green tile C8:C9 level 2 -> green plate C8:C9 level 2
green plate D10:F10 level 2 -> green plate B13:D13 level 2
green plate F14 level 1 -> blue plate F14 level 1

....................

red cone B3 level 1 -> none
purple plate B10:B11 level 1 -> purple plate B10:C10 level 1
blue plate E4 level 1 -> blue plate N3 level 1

....................

_Task prompt_
An exact, complete copy of the lines above from the one with "red cone B3 level 1 -> none" through the one with "blue plate E4" is the whole answer.

_Solution for this task_
red cone B3 level 1 -> none
purple plate B10:B11 level 1 -> purple plate B10:C10 level 1
blue plate E4 level 1 -> blue plate N3 level 1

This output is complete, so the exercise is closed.